What is expected → Every line of the material is to be repeated exactly as it stands.

++++ Data excerpts ++++

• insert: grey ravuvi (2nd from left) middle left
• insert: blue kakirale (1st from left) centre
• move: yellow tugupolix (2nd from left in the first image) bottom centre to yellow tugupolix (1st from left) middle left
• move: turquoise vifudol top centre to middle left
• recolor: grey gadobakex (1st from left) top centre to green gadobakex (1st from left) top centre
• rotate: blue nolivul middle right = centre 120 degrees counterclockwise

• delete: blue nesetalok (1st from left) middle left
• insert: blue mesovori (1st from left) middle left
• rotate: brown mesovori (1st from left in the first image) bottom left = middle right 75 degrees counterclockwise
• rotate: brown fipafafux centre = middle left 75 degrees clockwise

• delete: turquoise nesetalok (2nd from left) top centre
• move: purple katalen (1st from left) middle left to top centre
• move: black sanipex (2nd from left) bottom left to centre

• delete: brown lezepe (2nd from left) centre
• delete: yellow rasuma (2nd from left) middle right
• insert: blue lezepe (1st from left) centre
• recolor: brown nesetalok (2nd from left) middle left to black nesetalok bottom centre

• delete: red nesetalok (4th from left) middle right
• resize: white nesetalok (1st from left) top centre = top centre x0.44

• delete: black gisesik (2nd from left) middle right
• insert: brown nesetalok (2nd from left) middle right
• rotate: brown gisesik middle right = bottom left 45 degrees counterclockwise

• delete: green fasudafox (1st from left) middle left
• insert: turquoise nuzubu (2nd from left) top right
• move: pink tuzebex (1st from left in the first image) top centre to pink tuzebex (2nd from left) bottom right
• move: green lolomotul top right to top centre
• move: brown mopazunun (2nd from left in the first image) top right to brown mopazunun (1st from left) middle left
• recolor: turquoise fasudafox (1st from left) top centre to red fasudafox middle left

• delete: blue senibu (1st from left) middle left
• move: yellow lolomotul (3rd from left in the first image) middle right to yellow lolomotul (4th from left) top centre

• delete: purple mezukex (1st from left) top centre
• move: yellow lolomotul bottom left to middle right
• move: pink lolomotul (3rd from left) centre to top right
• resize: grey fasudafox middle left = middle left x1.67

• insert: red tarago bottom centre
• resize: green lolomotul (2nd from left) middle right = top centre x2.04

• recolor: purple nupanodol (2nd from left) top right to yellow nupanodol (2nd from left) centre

++++

Answer →
• insert: grey ravuvi (2nd from left) middle left
• insert: blue kakirale (1st from left) centre
• move: yellow tugupolix (2nd from left in the first image) bottom centre to yellow tugupolix (1st from left) middle left
• move: turquoise vifudol top centre to middle left
• recolor: grey gadobakex (1st from left) top centre to green gadobakex (1st from left) top centre
• rotate: blue nolivul middle right = centre 120 degrees counterclockwise

• delete: blue nesetalok (1st from left) middle left
• insert: blue mesovori (1st from left) middle left
• rotate: brown mesovori (1st from left in the first image) bottom left = middle right 75 degrees counterclockwise
• rotate: brown fipafafux centre = middle left 75 degrees clockwise

• delete: turquoise nesetalok (2nd from left) top centre
• move: purple katalen (1st from left) middle left to top centre
• move: black sanipex (2nd from left) bottom left to centre

• delete: brown lezepe (2nd from left) centre
• delete: yellow rasuma (2nd from left) middle right
• insert: blue lezepe (1st from left) centre
• recolor: brown nesetalok (2nd from left) middle left to black nesetalok bottom centre

• delete: red nesetalok (4th from left) middle right
• resize: white nesetalok (1st from left) top centre = top centre x0.44

• delete: black gisesik (2nd from left) middle right
• insert: brown nesetalok (2nd from left) middle right
• rotate: brown gisesik middle right = bottom left 45 degrees counterclockwise

• delete: green fasudafox (1st from left) middle left
• insert: turquoise nuzubu (2nd from left) top right
• move: pink tuzebex (1st from left in the first image) top centre to pink tuzebex (2nd from left) bottom right
• move: green lolomotul top right to top centre
• move: brown mopazunun (2nd from left in the first image) top right to brown mopazunun (1st from left) middle left
• recolor: turquoise fasudafox (1st from left) top centre to red fasudafox middle left

• delete: blue senibu (1st from left) middle left
• move: yellow lolomotul (3rd from left in the first image) middle right to yellow lolomotul (4th from left) top centre

• delete: purple mezukex (1st from left) top centre
• move: yellow lolomotul bottom left to middle right
• move: pink lolomotul (3rd from left) centre to top right
• resize: grey fasudafox middle left = middle left x1.67

• insert: red tarago bottom centre
• resize: green lolomotul (2nd from left) middle right = top centre x2.04

• recolor: purple nupanodol (2nd from left) top right to yellow nupanodol (2nd from left) centre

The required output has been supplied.